> Problem details
From the line with "Segment: vessel or" through the final line, transcribe the material below character for character; include no other lines.

[Data excerpts]

--------

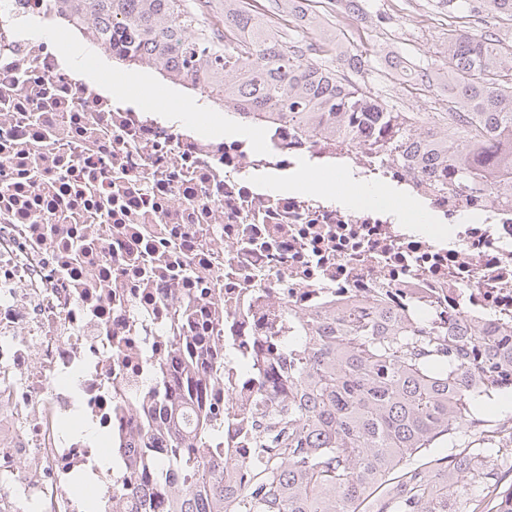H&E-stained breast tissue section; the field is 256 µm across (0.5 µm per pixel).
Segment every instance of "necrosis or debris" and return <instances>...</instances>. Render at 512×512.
Returning a JSON list of instances; mask_svg holds the SVG:
<instances>
[{
    "label": "necrosis or debris",
    "instance_id": "4bbe7bcc",
    "mask_svg": "<svg viewBox=\"0 0 512 512\" xmlns=\"http://www.w3.org/2000/svg\"><path fill=\"white\" fill-rule=\"evenodd\" d=\"M48 14L47 0H0V512H84L79 484L116 512L99 461L118 448L128 477L132 442L165 431L157 408L182 395L188 364L203 404L224 409L228 454H242L276 338L325 310L512 332V206L373 159L371 127L226 137L206 93H129L151 66L112 73L89 40L64 61ZM302 164L406 187L430 231L380 200L271 189Z\"/></svg>",
    "mask_w": 512,
    "mask_h": 512
}]
</instances>
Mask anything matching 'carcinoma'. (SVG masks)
Instances as JSON below:
<instances>
[{
  "instance_id": "cac0c4a2",
  "label": "carcinoma",
  "mask_w": 512,
  "mask_h": 512,
  "mask_svg": "<svg viewBox=\"0 0 512 512\" xmlns=\"http://www.w3.org/2000/svg\"><path fill=\"white\" fill-rule=\"evenodd\" d=\"M512 21V0H485ZM49 20L88 32L123 65H163L162 78L230 107L238 122L286 121L311 138L382 131L368 145L377 159L430 170L438 188L462 196L512 193V45L493 34L448 24L442 70L448 111L393 112L336 67L355 59L321 20L300 16L275 28L247 0H224V25L241 30L244 48L216 42L186 0H50ZM297 352L278 367L288 393H260L242 437L245 457L224 460V410L196 420L193 446L179 433L184 406L168 405L173 432L161 463L141 464L118 486L126 512H490L498 471L512 468V425H479V404L512 392V343L486 342L433 325L414 327L382 311L311 320ZM479 385L470 387L468 376ZM448 441L444 457L424 452ZM186 479L165 489L163 473Z\"/></svg>"
}]
</instances>
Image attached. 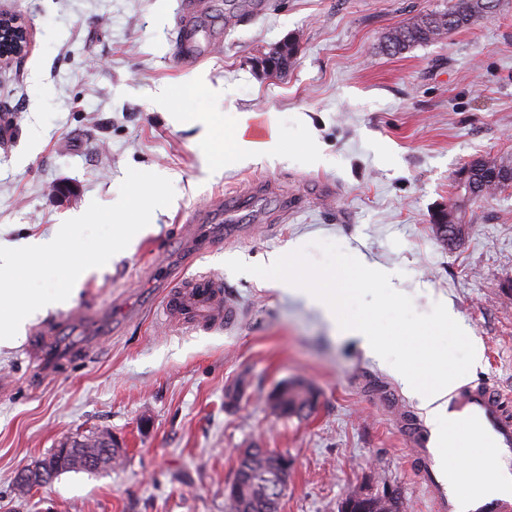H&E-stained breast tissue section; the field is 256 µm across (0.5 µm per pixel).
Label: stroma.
Instances as JSON below:
<instances>
[{
  "instance_id": "obj_1",
  "label": "stroma",
  "mask_w": 512,
  "mask_h": 512,
  "mask_svg": "<svg viewBox=\"0 0 512 512\" xmlns=\"http://www.w3.org/2000/svg\"><path fill=\"white\" fill-rule=\"evenodd\" d=\"M224 34L190 67L173 60L176 0H0L34 31L28 55L0 69V244L47 236L91 202L114 204L127 168L168 178L172 203L83 285L71 309L32 314L0 344V512H226L240 448L293 462L279 512H339L351 490L400 494L430 512L397 416L377 395L414 400L381 357L340 335L298 291L235 274L292 242L324 239L385 267L418 313L443 303L472 341L465 379L512 402V188L472 201L467 235L442 245L432 227L474 158L512 157V0L445 39L398 54L387 33L448 0H214ZM298 39L285 75L266 73L269 48ZM220 112L225 131L247 113L271 116L277 160H230L175 113ZM72 185L54 202L55 183ZM244 234L202 223L216 196L255 185ZM220 279L238 310L229 327L168 325L152 276ZM82 308L90 321H74ZM56 331L70 358L42 376L32 353ZM317 391L305 416L267 407L281 383ZM236 392L228 403V392ZM107 430L122 464L66 472L18 494L17 475L68 437Z\"/></svg>"
}]
</instances>
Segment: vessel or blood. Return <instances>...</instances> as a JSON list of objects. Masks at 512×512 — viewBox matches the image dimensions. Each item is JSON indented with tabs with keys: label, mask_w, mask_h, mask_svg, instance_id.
I'll return each mask as SVG.
<instances>
[{
	"label": "vessel or blood",
	"mask_w": 512,
	"mask_h": 512,
	"mask_svg": "<svg viewBox=\"0 0 512 512\" xmlns=\"http://www.w3.org/2000/svg\"><path fill=\"white\" fill-rule=\"evenodd\" d=\"M205 0H177L178 21L174 61L182 65L199 60L211 47L201 23ZM163 309L168 317L232 325L237 312L224 300L220 281L209 276L166 279ZM445 423L435 429L401 412L403 432L429 478L435 512H512V491L457 494L454 473L442 463L445 447L491 448L512 468V413L501 393L482 383H470L449 394L443 408Z\"/></svg>",
	"instance_id": "obj_1"
}]
</instances>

--------

> The result
Segment: vessel or blood. Return <instances>...</instances> as a JSON list of objects. Masks at 512×512 — viewBox matches the image dimensions. Each item is JSON indented with tabs with keys: label, mask_w, mask_h, mask_svg, instance_id.
I'll return each mask as SVG.
<instances>
[{
	"label": "vessel or blood",
	"mask_w": 512,
	"mask_h": 512,
	"mask_svg": "<svg viewBox=\"0 0 512 512\" xmlns=\"http://www.w3.org/2000/svg\"><path fill=\"white\" fill-rule=\"evenodd\" d=\"M205 0H177L178 21L174 61L182 65L199 60L211 47L201 23ZM163 309L168 317L232 325L237 312L224 300L220 281L209 276L166 279ZM445 423L435 429L401 412L403 432L429 478L435 512H512V491L457 494L454 473L442 463L445 447L491 448L512 468V413L501 393L482 383H470L449 394L443 408Z\"/></svg>",
	"instance_id": "obj_1"
}]
</instances>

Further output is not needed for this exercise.